- Your goal -
All of the data is to be copied without a single change.

========================

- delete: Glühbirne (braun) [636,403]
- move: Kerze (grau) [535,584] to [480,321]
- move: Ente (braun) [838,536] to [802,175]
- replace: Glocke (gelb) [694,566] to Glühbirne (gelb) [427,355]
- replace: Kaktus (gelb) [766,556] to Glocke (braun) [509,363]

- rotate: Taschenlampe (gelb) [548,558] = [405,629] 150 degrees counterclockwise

========================

- Result of this exercise -
- delete: Glühbirne (braun) [636,403]
- move: Kerze (grau) [535,584] to [480,321]
- move: Ente (braun) [838,536] to [802,175]
- replace: Glocke (gelb) [694,566] to Glühbirne (gelb) [427,355]
- replace: Kaktus (gelb) [766,556] to Glocke (braun) [509,363]

- rotate: Taschenlampe (gelb) [548,558] = [405,629] 150 degrees counterclockwise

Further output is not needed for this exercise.